● Exercise prompt:
If a line below contains the word "none", count it; give only the total.

Recorded data
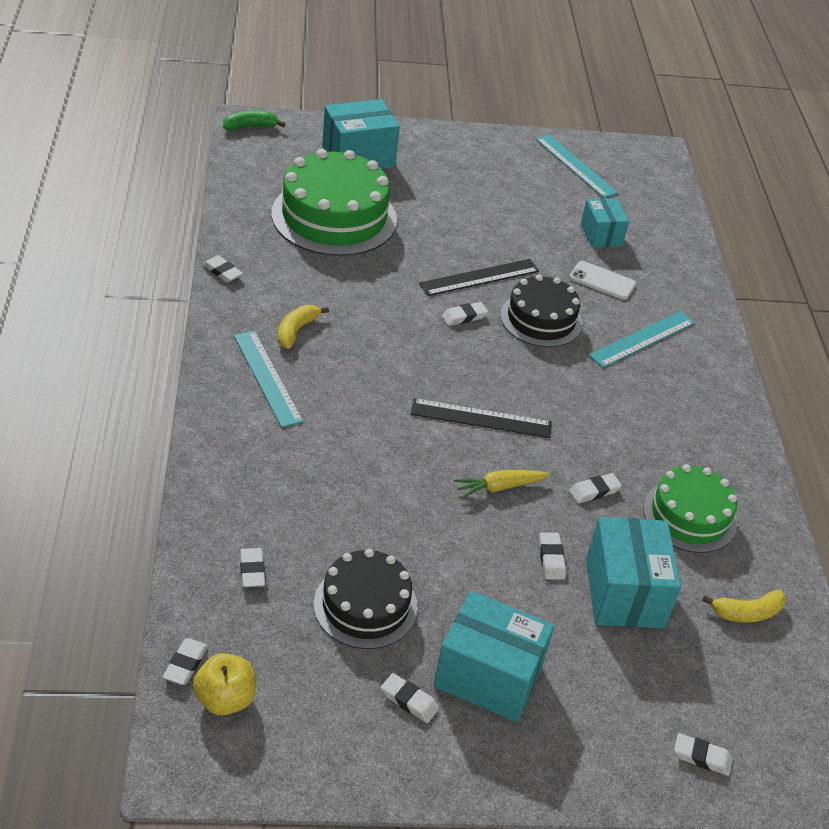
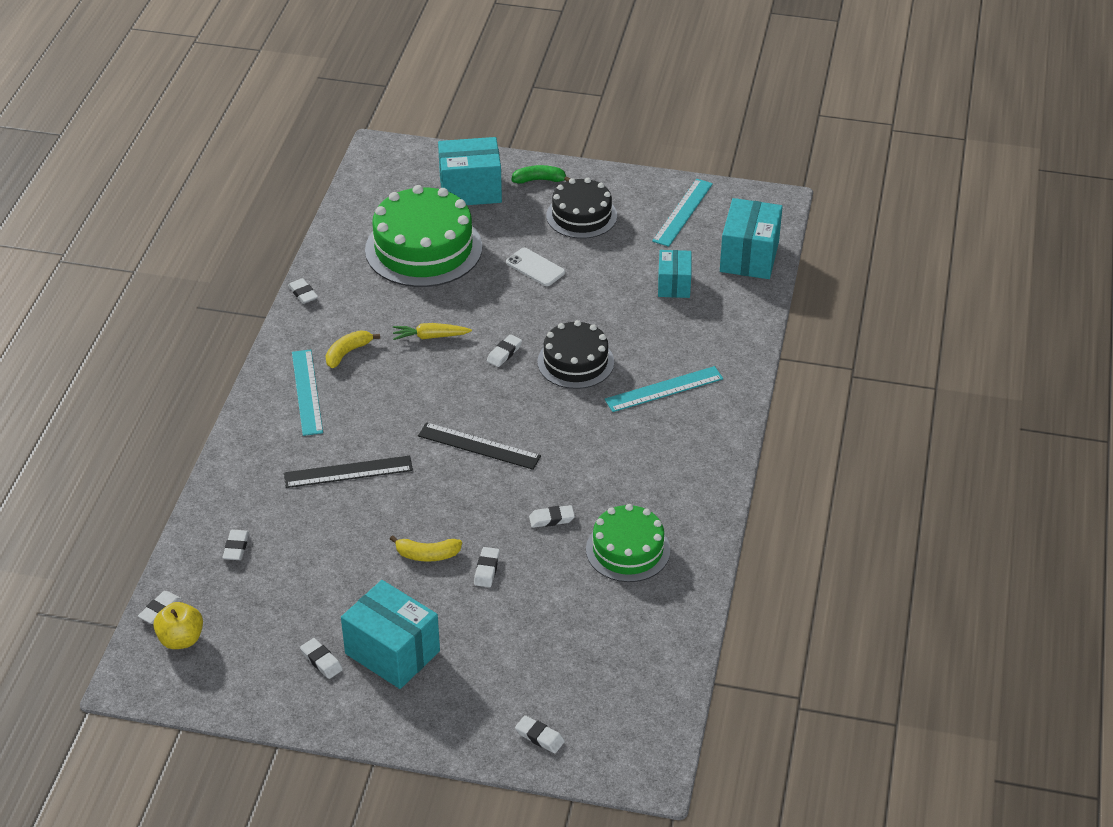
camera: 20 degrees right, 0 degrees up
(250, 126) = (380, 153): green banana -> green banana (539, 180)
(365, 605) = (316, 586): black cake -> black cake (581, 216)
(464, 316) = (504, 353): white eraser -> white eraser turned 45 degrees counterclockwise
(480, 277) = (535, 317): black ruler -> black ruler (348, 472)
(499, 487) = (468, 506): yellow carrot -> yellow carrot (430, 337)
(575, 166) = (682, 212): turquoise ruler -> turquoise ruler turned 45 degrees clockwise
(602, 281) = (652, 330): white phone -> white phone (535, 267)
(624, 593) = (537, 605): turquoise box -> turquoise box (749, 257)
(747, 613) = (637, 635): yellow banana -> yellow banana (427, 555)

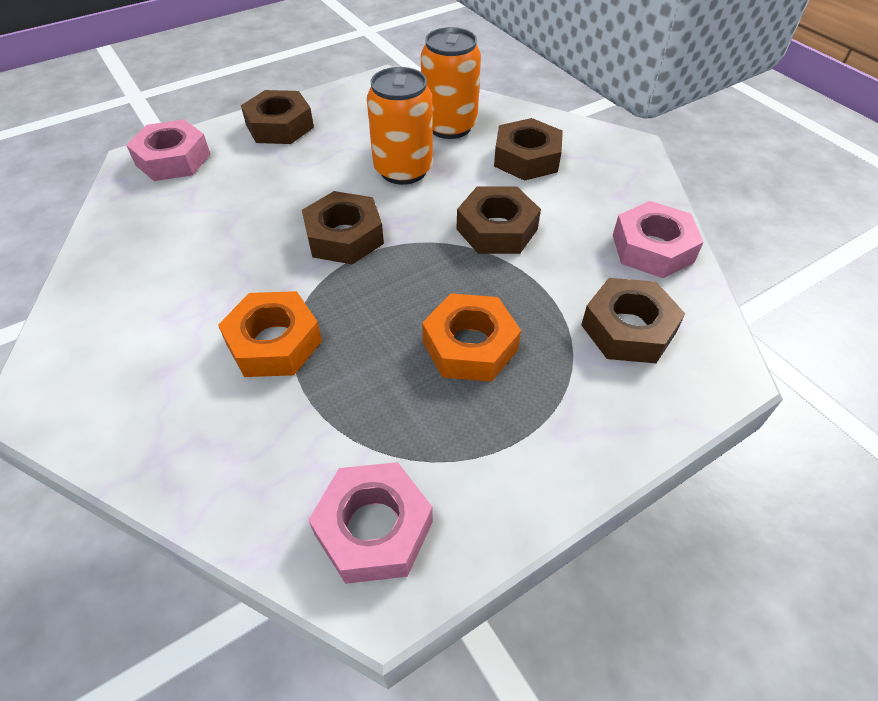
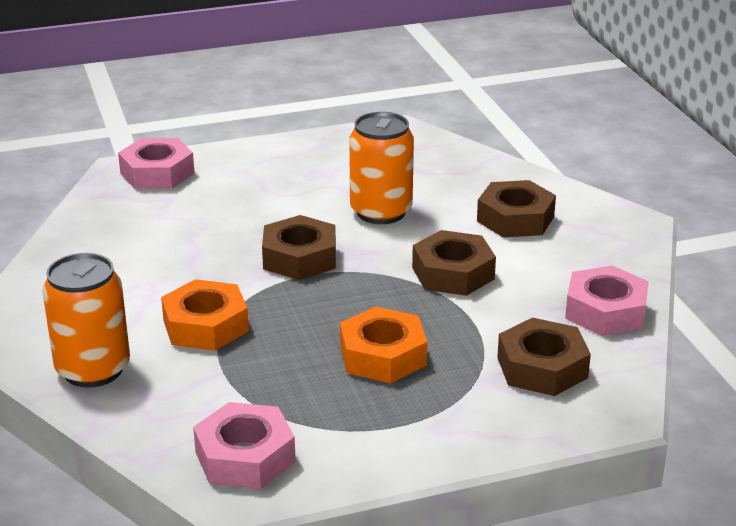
camera: 15 degrees right, 20 degrees down
(280, 126) = (271, 158): brown nut -> none
(449, 126) = (447, 180): orange can -> orange can (93, 369)

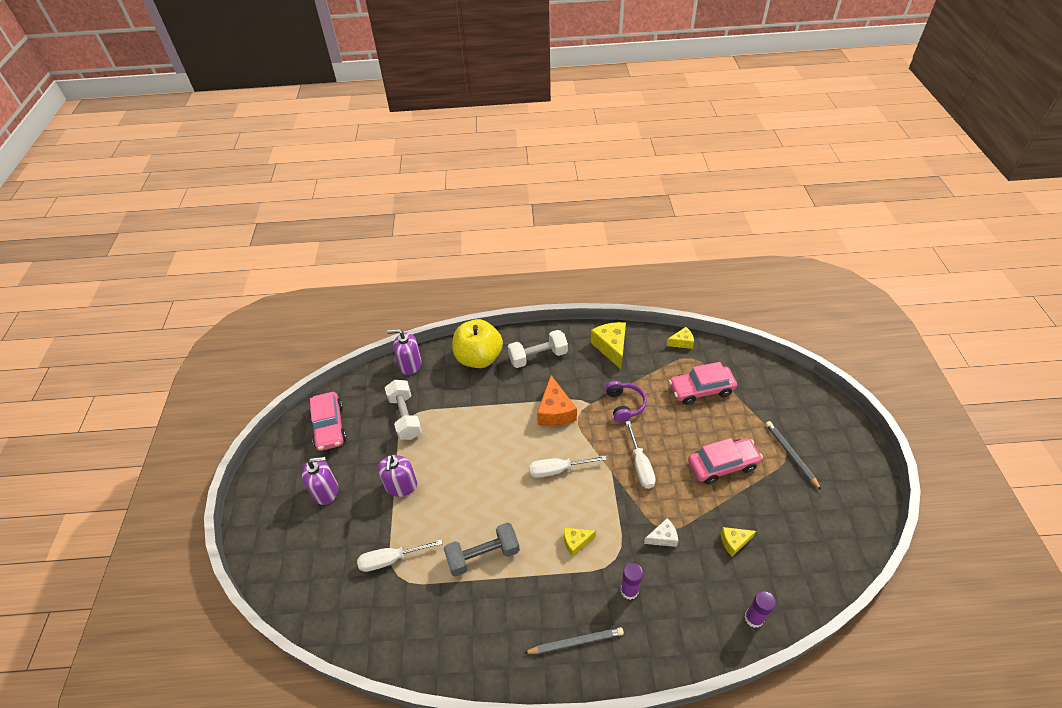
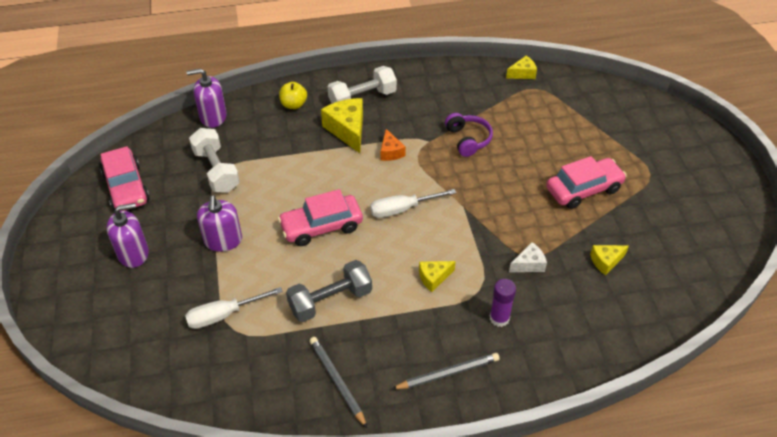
camera: 10 degrees left, 0 degrees up
(479, 358) = (294, 104): yellow apple -> yellow apple, size x0.48
(555, 411) = (390, 152): orange cheese -> orange cheese, size x0.57
(611, 347) = (444, 84): yellow cheese -> yellow cheese (347, 130)
(640, 465) = (494, 197): white screwdriver -> none
(701, 390) = (550, 118): pink car -> pink car (321, 226)
(753, 618) = (636, 330): purple glue stick -> none
(791, 455) = (655, 173): grey pencil -> grey pencil (337, 381)

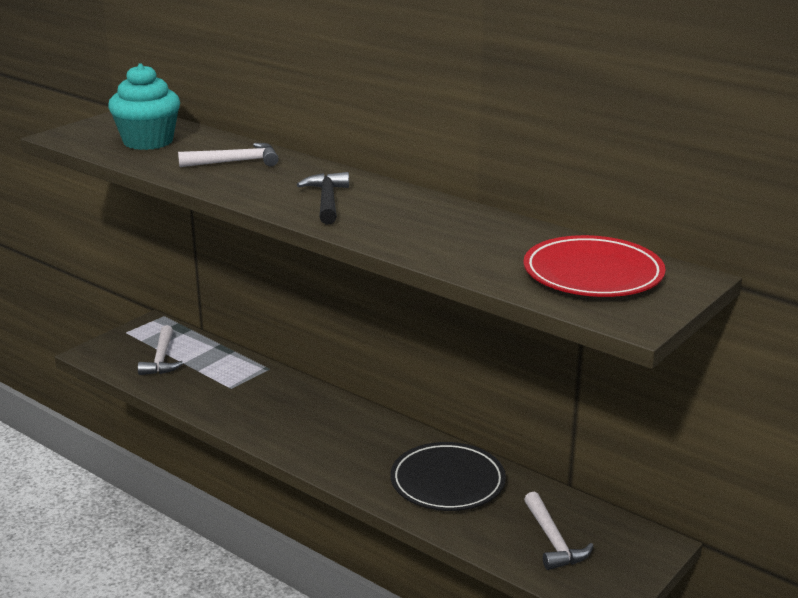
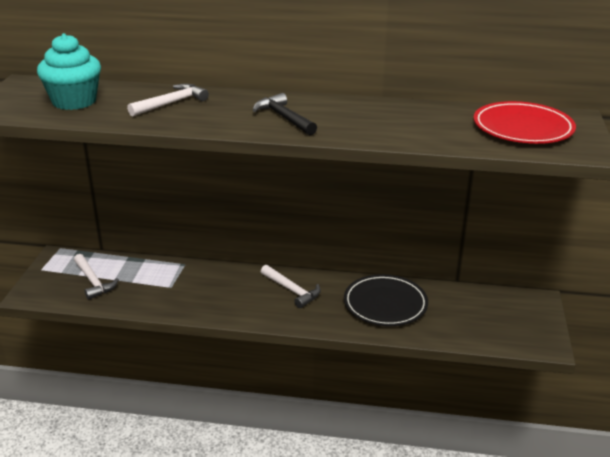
camera: 30 degrees left, 5 degrees up
(553, 540) = (483, 319): white hammer -> white hammer (292, 290)

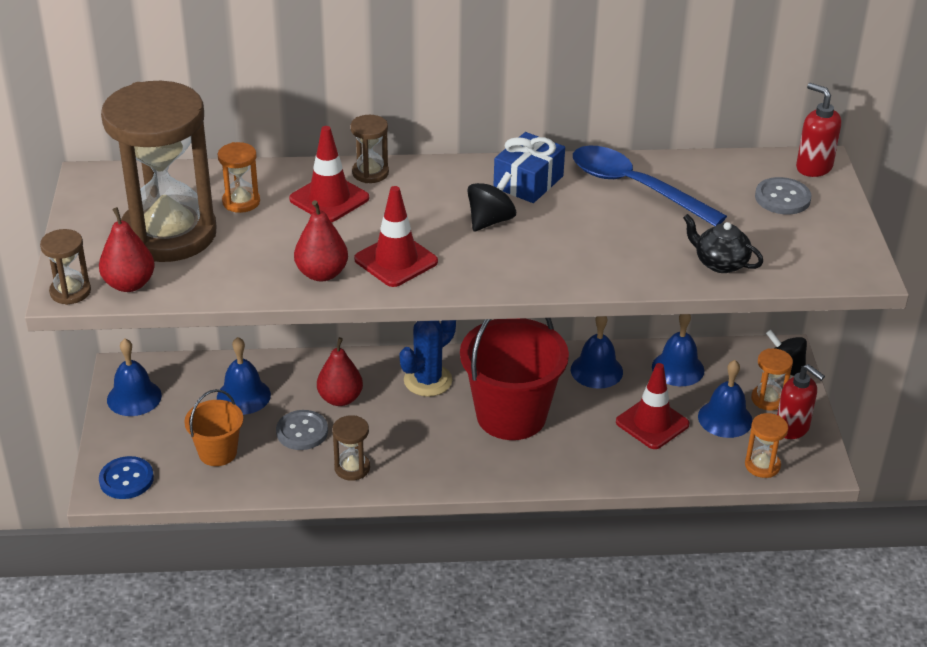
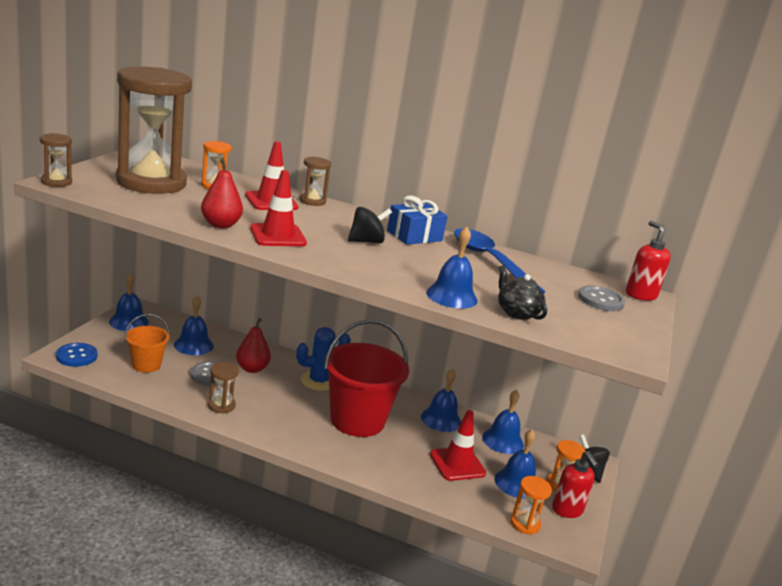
camera: 20 degrees right, 15 degrees down
(129, 284) = (95, 190): red pear -> none
(643, 270) = (451, 296): none -> blue bell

● Answer space:
5